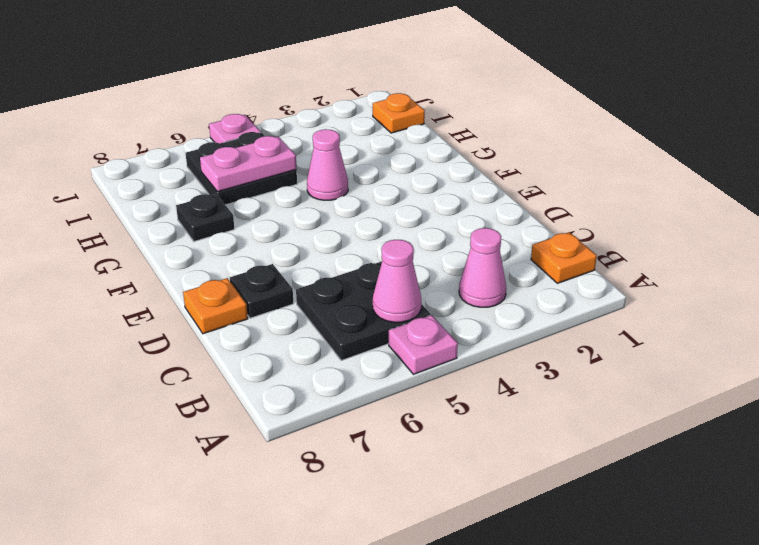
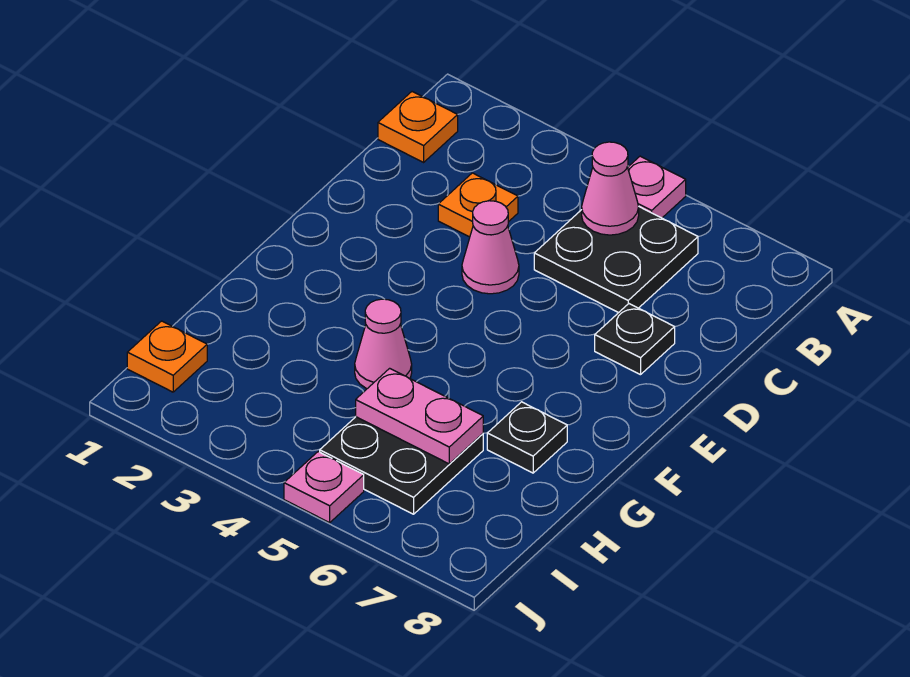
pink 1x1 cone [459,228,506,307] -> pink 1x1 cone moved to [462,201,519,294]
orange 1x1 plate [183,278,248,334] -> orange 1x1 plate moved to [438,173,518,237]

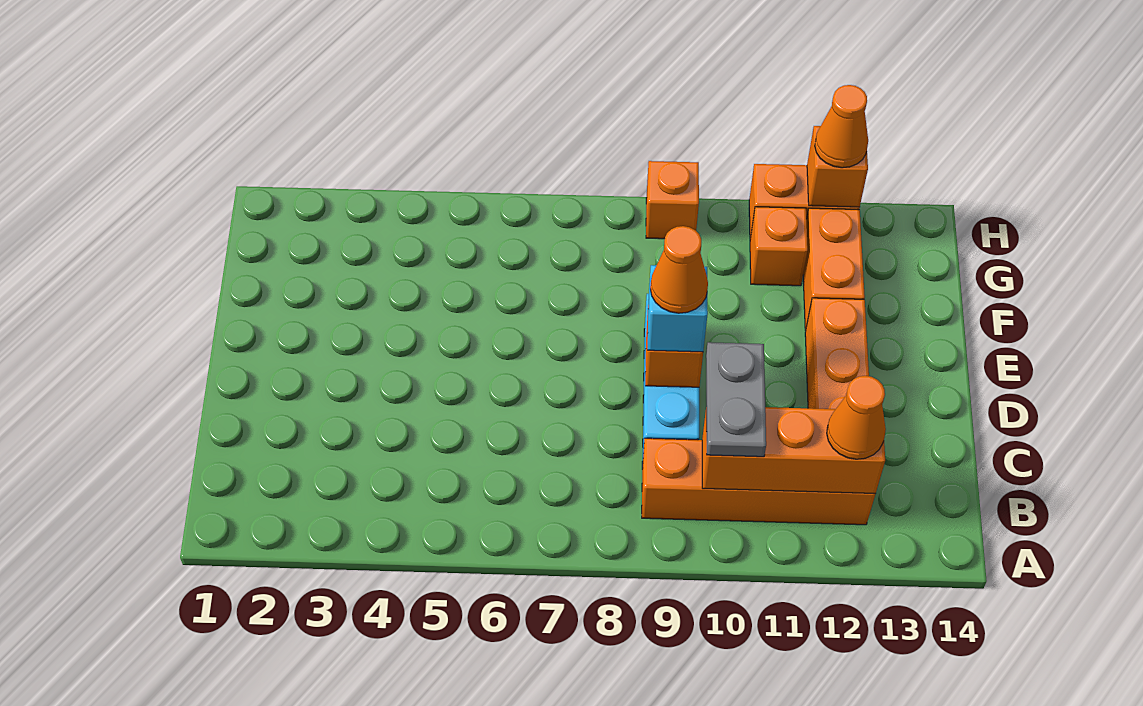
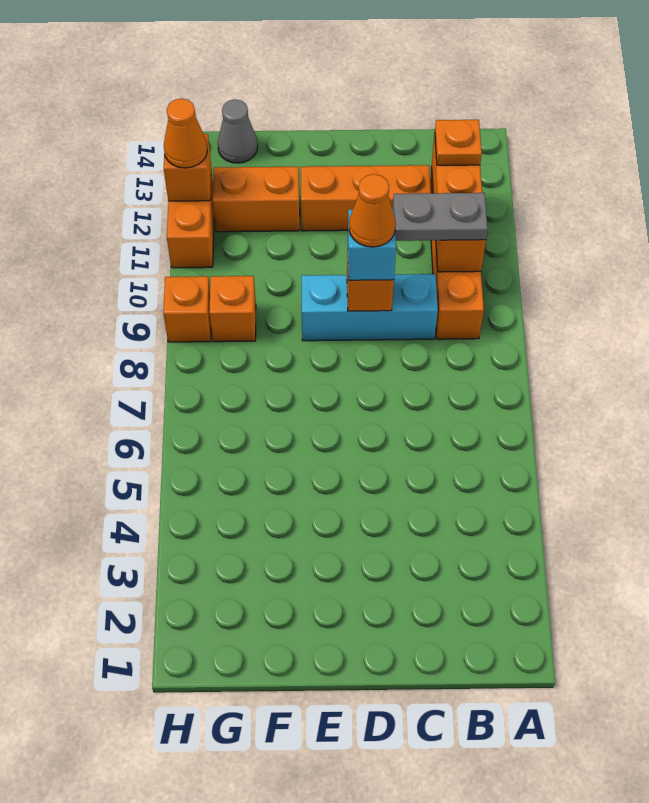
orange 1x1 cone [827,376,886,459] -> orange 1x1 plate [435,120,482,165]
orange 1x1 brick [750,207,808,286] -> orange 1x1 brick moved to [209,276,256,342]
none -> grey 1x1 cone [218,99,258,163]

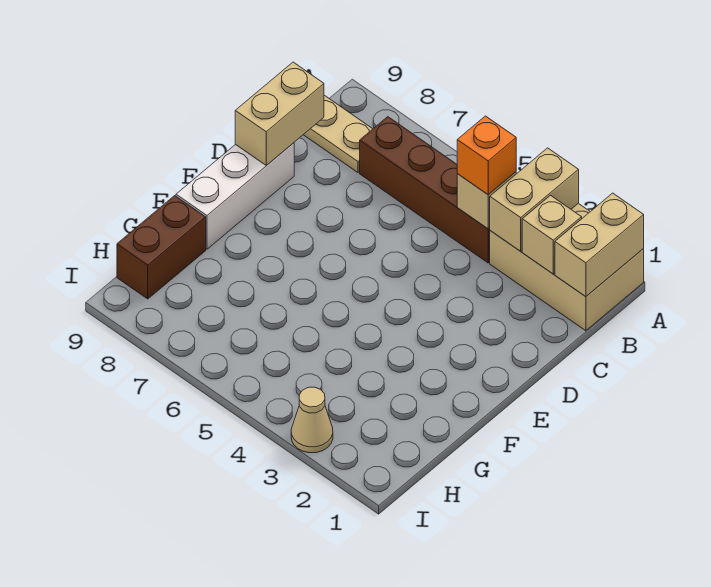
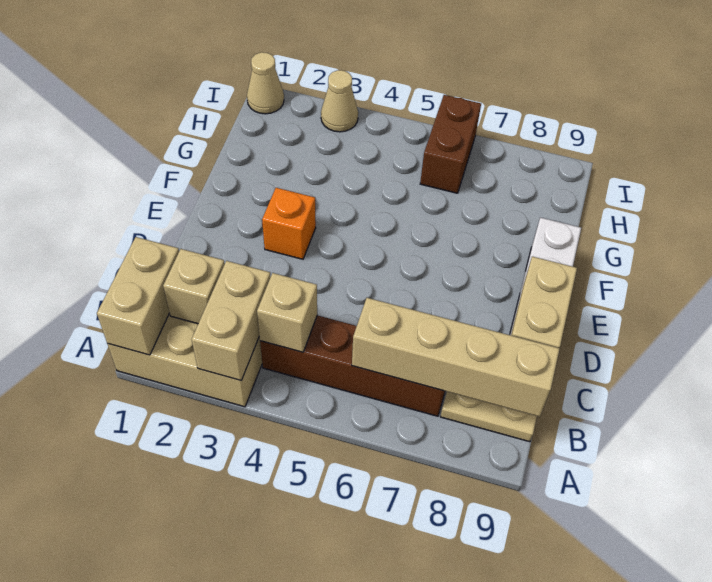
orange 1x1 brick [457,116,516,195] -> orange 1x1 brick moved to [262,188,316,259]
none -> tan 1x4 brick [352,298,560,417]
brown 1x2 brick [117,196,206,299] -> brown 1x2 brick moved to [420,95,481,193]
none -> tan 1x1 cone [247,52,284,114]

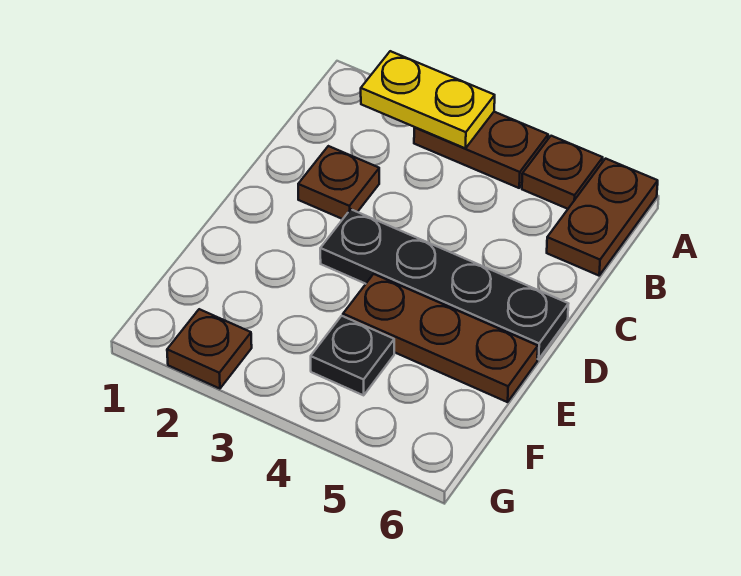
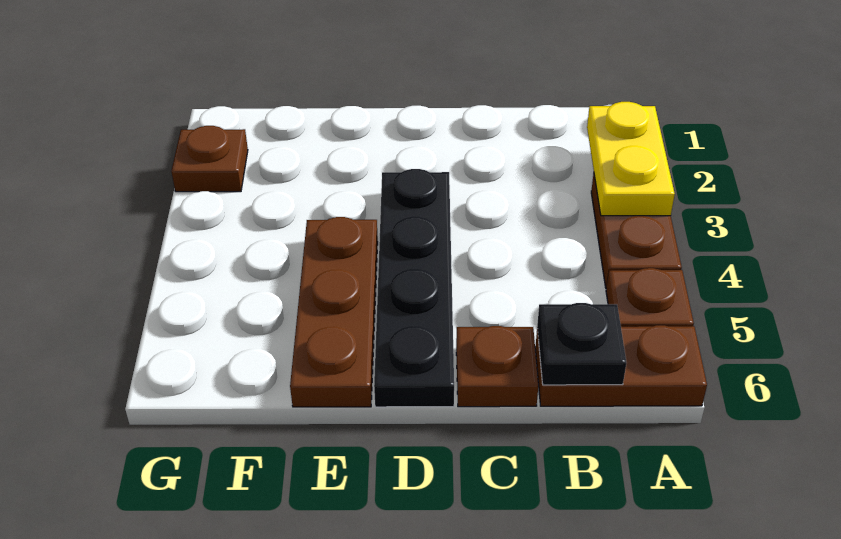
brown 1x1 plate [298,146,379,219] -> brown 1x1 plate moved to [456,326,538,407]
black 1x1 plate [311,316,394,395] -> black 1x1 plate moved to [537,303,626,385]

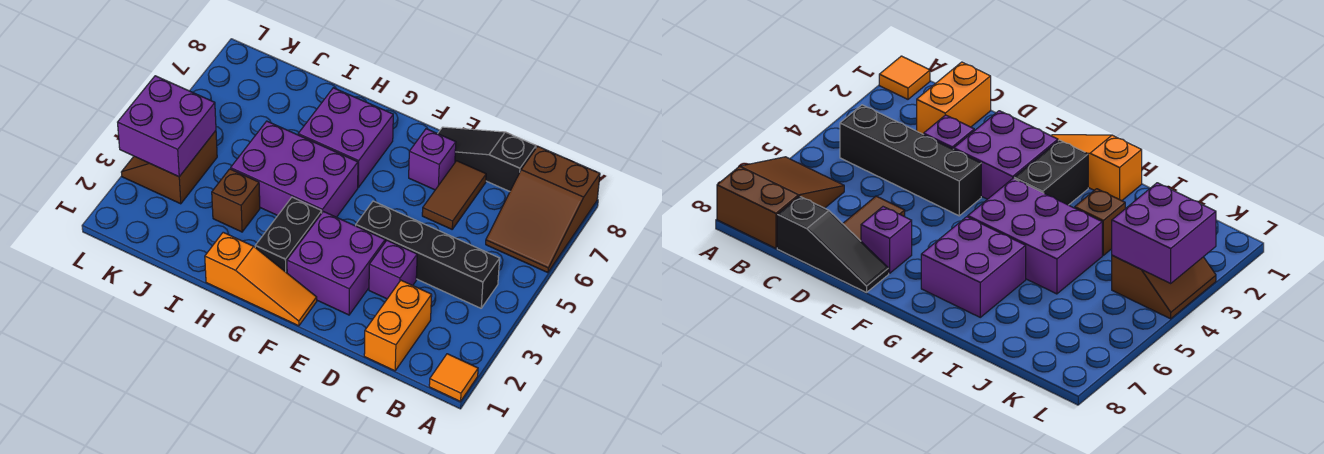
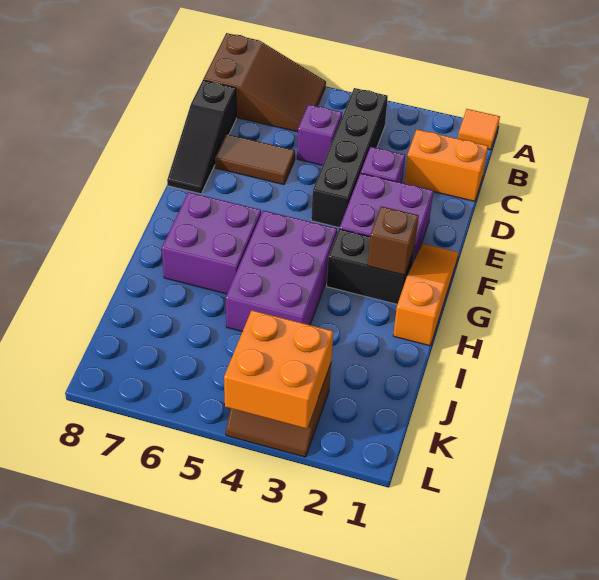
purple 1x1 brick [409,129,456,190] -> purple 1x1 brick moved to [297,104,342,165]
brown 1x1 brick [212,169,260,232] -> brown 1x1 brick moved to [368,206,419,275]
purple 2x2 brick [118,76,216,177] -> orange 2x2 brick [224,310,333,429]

What to work on: The listing above should be transcribed word for word, with its pictures left out.

Solved problem:
pink 1x1 cone [459,228,506,307] -> pink 1x1 cone moved to [462,201,519,294]
orange 1x1 plate [183,278,248,334] -> orange 1x1 plate moved to [438,173,518,237]

orange 1x1 cone [827,376,886,459] -> orange 1x1 plate [435,120,482,165]
orange 1x1 brick [750,207,808,286] -> orange 1x1 brick moved to [209,276,256,342]
none -> grey 1x1 cone [218,99,258,163]

orange 1x1 brick [457,116,516,195] -> orange 1x1 brick moved to [262,188,316,259]
none -> tan 1x4 brick [352,298,560,417]
brown 1x2 brick [117,196,206,299] -> brown 1x2 brick moved to [420,95,481,193]
none -> tan 1x1 cone [247,52,284,114]

brown 1x1 plate [298,146,379,219] -> brown 1x1 plate moved to [456,326,538,407]
black 1x1 plate [311,316,394,395] -> black 1x1 plate moved to [537,303,626,385]

purple 1x1 brick [409,129,456,190] -> purple 1x1 brick moved to [297,104,342,165]
brown 1x1 brick [212,169,260,232] -> brown 1x1 brick moved to [368,206,419,275]
purple 2x2 brick [118,76,216,177] -> orange 2x2 brick [224,310,333,429]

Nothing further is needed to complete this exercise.